* **Problem description**:
A word-for-word repetition of all the entries is required.

|---|

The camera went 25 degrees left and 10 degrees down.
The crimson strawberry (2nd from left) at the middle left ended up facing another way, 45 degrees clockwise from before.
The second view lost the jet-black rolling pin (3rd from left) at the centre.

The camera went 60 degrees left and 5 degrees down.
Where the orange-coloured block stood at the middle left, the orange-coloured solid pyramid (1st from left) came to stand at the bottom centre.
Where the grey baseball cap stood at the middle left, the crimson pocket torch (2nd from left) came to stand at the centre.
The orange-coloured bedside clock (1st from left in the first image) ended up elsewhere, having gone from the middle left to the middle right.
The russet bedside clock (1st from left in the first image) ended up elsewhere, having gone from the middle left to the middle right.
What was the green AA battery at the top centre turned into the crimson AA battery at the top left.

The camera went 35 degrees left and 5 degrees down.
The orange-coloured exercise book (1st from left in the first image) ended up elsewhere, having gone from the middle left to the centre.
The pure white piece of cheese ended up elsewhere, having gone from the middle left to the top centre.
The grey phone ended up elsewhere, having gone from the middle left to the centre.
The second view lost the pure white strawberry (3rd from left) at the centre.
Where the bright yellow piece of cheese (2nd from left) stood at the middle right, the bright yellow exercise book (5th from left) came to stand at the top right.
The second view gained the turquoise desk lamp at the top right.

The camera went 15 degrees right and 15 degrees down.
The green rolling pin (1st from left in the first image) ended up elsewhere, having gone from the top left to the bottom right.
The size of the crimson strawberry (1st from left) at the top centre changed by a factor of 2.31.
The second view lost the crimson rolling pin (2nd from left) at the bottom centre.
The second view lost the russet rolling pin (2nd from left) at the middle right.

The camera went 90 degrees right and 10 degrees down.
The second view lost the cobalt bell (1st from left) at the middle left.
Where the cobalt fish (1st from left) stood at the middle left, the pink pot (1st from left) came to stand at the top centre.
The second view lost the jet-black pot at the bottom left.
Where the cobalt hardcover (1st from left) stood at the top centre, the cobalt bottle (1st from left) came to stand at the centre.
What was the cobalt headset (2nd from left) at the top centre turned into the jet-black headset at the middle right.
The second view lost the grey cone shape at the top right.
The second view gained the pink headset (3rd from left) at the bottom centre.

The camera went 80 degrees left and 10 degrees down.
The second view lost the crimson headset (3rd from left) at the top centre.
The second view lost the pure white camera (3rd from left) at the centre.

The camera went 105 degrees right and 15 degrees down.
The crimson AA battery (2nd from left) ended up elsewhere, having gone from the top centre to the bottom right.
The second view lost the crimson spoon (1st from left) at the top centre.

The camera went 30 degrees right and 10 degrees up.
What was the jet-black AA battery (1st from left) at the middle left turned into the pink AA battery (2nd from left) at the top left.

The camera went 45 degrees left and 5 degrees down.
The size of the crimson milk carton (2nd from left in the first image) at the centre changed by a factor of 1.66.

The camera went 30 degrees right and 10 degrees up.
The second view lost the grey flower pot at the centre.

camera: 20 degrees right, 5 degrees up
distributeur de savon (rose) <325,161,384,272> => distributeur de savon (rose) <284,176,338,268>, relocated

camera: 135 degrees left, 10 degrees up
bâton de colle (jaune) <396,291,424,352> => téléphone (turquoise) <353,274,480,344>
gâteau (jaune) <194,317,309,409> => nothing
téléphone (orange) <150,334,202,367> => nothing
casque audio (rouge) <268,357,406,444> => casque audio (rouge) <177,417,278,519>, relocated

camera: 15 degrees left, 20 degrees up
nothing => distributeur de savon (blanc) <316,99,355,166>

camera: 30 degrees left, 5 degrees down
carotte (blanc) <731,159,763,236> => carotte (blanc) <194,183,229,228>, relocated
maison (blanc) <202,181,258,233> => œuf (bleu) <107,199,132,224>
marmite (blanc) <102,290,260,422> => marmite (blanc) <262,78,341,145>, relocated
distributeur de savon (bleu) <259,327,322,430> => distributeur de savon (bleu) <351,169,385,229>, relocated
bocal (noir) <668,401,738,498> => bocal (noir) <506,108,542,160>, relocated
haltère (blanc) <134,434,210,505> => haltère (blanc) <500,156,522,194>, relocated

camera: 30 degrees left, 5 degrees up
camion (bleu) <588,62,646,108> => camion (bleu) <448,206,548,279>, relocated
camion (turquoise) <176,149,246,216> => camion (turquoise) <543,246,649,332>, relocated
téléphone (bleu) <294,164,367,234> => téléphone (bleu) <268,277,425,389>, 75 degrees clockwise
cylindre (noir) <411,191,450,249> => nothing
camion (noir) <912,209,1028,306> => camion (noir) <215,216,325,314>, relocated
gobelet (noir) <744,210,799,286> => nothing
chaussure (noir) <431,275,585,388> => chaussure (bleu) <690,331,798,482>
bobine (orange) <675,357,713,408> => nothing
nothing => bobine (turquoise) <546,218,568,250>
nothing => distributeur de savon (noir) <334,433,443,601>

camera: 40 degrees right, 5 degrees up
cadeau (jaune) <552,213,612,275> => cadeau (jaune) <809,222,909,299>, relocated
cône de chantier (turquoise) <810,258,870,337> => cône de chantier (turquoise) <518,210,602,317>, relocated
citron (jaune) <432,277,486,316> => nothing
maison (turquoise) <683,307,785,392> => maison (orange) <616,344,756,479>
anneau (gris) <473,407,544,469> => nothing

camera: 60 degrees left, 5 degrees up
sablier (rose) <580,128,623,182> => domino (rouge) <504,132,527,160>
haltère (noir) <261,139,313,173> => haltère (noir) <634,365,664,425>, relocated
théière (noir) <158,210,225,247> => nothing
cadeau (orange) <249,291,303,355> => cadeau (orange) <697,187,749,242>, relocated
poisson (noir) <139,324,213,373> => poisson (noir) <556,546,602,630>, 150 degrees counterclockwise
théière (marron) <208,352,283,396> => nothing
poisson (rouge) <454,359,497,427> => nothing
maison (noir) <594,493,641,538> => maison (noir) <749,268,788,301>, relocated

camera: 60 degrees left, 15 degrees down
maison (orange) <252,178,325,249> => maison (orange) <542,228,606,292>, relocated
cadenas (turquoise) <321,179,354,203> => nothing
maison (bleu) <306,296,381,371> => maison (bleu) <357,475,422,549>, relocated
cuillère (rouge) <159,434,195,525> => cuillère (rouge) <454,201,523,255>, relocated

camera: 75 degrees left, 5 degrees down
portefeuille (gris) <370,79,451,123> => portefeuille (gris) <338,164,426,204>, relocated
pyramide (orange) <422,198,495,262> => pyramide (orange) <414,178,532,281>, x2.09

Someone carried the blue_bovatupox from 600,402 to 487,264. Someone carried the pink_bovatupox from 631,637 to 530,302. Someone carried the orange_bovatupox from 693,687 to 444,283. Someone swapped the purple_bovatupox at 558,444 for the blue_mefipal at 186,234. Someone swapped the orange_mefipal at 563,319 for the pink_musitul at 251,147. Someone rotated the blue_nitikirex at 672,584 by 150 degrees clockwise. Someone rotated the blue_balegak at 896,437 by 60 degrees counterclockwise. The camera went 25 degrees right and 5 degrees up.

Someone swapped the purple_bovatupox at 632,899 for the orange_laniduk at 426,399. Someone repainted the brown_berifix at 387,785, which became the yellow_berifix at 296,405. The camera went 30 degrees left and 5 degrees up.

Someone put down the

|---|

* **Task output**:
The camera went 25 degrees left and 10 degrees down.
The crimson strawberry (2nd from left) at the middle left ended up facing another way, 45 degrees clockwise from before.
The second view lost the jet-black rolling pin (3rd from left) at the centre.

The camera went 60 degrees left and 5 degrees down.
Where the orange-coloured block stood at the middle left, the orange-coloured solid pyramid (1st from left) came to stand at the bottom centre.
Where the grey baseball cap stood at the middle left, the crimson pocket torch (2nd from left) came to stand at the centre.
The orange-coloured bedside clock (1st from left in the first image) ended up elsewhere, having gone from the middle left to the middle right.
The russet bedside clock (1st from left in the first image) ended up elsewhere, having gone from the middle left to the middle right.
What was the green AA battery at the top centre turned into the crimson AA battery at the top left.

The camera went 35 degrees left and 5 degrees down.
The orange-coloured exercise book (1st from left in the first image) ended up elsewhere, having gone from the middle left to the centre.
The pure white piece of cheese ended up elsewhere, having gone from the middle left to the top centre.
The grey phone ended up elsewhere, having gone from the middle left to the centre.
The second view lost the pure white strawberry (3rd from left) at the centre.
Where the bright yellow piece of cheese (2nd from left) stood at the middle right, the bright yellow exercise book (5th from left) came to stand at the top right.
The second view gained the turquoise desk lamp at the top right.

The camera went 15 degrees right and 15 degrees down.
The green rolling pin (1st from left in the first image) ended up elsewhere, having gone from the top left to the bottom right.
The size of the crimson strawberry (1st from left) at the top centre changed by a factor of 2.31.
The second view lost the crimson rolling pin (2nd from left) at the bottom centre.
The second view lost the russet rolling pin (2nd from left) at the middle right.

The camera went 90 degrees right and 10 degrees down.
The second view lost the cobalt bell (1st from left) at the middle left.
Where the cobalt fish (1st from left) stood at the middle left, the pink pot (1st from left) came to stand at the top centre.
The second view lost the jet-black pot at the bottom left.
Where the cobalt hardcover (1st from left) stood at the top centre, the cobalt bottle (1st from left) came to stand at the centre.
What was the cobalt headset (2nd from left) at the top centre turned into the jet-black headset at the middle right.
The second view lost the grey cone shape at the top right.
The second view gained the pink headset (3rd from left) at the bottom centre.

The camera went 80 degrees left and 10 degrees down.
The second view lost the crimson headset (3rd from left) at the top centre.
The second view lost the pure white camera (3rd from left) at the centre.

The camera went 105 degrees right and 15 degrees down.
The crimson AA battery (2nd from left) ended up elsewhere, having gone from the top centre to the bottom right.
The second view lost the crimson spoon (1st from left) at the top centre.

The camera went 30 degrees right and 10 degrees up.
What was the jet-black AA battery (1st from left) at the middle left turned into the pink AA battery (2nd from left) at the top left.

The camera went 45 degrees left and 5 degrees down.
The size of the crimson milk carton (2nd from left in the first image) at the centre changed by a factor of 1.66.

The camera went 30 degrees right and 10 degrees up.
The second view lost the grey flower pot at the centre.

camera: 20 degrees right, 5 degrees up
distributeur de savon (rose) <325,161,384,272> => distributeur de savon (rose) <284,176,338,268>, relocated

camera: 135 degrees left, 10 degrees up
bâton de colle (jaune) <396,291,424,352> => téléphone (turquoise) <353,274,480,344>
gâteau (jaune) <194,317,309,409> => nothing
téléphone (orange) <150,334,202,367> => nothing
casque audio (rouge) <268,357,406,444> => casque audio (rouge) <177,417,278,519>, relocated

camera: 15 degrees left, 20 degrees up
nothing => distributeur de savon (blanc) <316,99,355,166>

camera: 30 degrees left, 5 degrees down
carotte (blanc) <731,159,763,236> => carotte (blanc) <194,183,229,228>, relocated
maison (blanc) <202,181,258,233> => œuf (bleu) <107,199,132,224>
marmite (blanc) <102,290,260,422> => marmite (blanc) <262,78,341,145>, relocated
distributeur de savon (bleu) <259,327,322,430> => distributeur de savon (bleu) <351,169,385,229>, relocated
bocal (noir) <668,401,738,498> => bocal (noir) <506,108,542,160>, relocated
haltère (blanc) <134,434,210,505> => haltère (blanc) <500,156,522,194>, relocated

camera: 30 degrees left, 5 degrees up
camion (bleu) <588,62,646,108> => camion (bleu) <448,206,548,279>, relocated
camion (turquoise) <176,149,246,216> => camion (turquoise) <543,246,649,332>, relocated
téléphone (bleu) <294,164,367,234> => téléphone (bleu) <268,277,425,389>, 75 degrees clockwise
cylindre (noir) <411,191,450,249> => nothing
camion (noir) <912,209,1028,306> => camion (noir) <215,216,325,314>, relocated
gobelet (noir) <744,210,799,286> => nothing
chaussure (noir) <431,275,585,388> => chaussure (bleu) <690,331,798,482>
bobine (orange) <675,357,713,408> => nothing
nothing => bobine (turquoise) <546,218,568,250>
nothing => distributeur de savon (noir) <334,433,443,601>

camera: 40 degrees right, 5 degrees up
cadeau (jaune) <552,213,612,275> => cadeau (jaune) <809,222,909,299>, relocated
cône de chantier (turquoise) <810,258,870,337> => cône de chantier (turquoise) <518,210,602,317>, relocated
citron (jaune) <432,277,486,316> => nothing
maison (turquoise) <683,307,785,392> => maison (orange) <616,344,756,479>
anneau (gris) <473,407,544,469> => nothing

camera: 60 degrees left, 5 degrees up
sablier (rose) <580,128,623,182> => domino (rouge) <504,132,527,160>
haltère (noir) <261,139,313,173> => haltère (noir) <634,365,664,425>, relocated
théière (noir) <158,210,225,247> => nothing
cadeau (orange) <249,291,303,355> => cadeau (orange) <697,187,749,242>, relocated
poisson (noir) <139,324,213,373> => poisson (noir) <556,546,602,630>, 150 degrees counterclockwise
théière (marron) <208,352,283,396> => nothing
poisson (rouge) <454,359,497,427> => nothing
maison (noir) <594,493,641,538> => maison (noir) <749,268,788,301>, relocated

camera: 60 degrees left, 15 degrees down
maison (orange) <252,178,325,249> => maison (orange) <542,228,606,292>, relocated
cadenas (turquoise) <321,179,354,203> => nothing
maison (bleu) <306,296,381,371> => maison (bleu) <357,475,422,549>, relocated
cuillère (rouge) <159,434,195,525> => cuillère (rouge) <454,201,523,255>, relocated

camera: 75 degrees left, 5 degrees down
portefeuille (gris) <370,79,451,123> => portefeuille (gris) <338,164,426,204>, relocated
pyramide (orange) <422,198,495,262> => pyramide (orange) <414,178,532,281>, x2.09

Someone carried the blue_bovatupox from 600,402 to 487,264. Someone carried the pink_bovatupox from 631,637 to 530,302. Someone carried the orange_bovatupox from 693,687 to 444,283. Someone swapped the purple_bovatupox at 558,444 for the blue_mefipal at 186,234. Someone swapped the orange_mefipal at 563,319 for the pink_musitul at 251,147. Someone rotated the blue_nitikirex at 672,584 by 150 degrees clockwise. Someone rotated the blue_balegak at 896,437 by 60 degrees counterclockwise. The camera went 25 degrees right and 5 degrees up.

Someone swapped the purple_bovatupox at 632,899 for the orange_laniduk at 426,399. Someone repainted the brown_berifix at 387,785, which became the yellow_berifix at 296,405. The camera went 30 degrees left and 5 degrees up.

Someone put down the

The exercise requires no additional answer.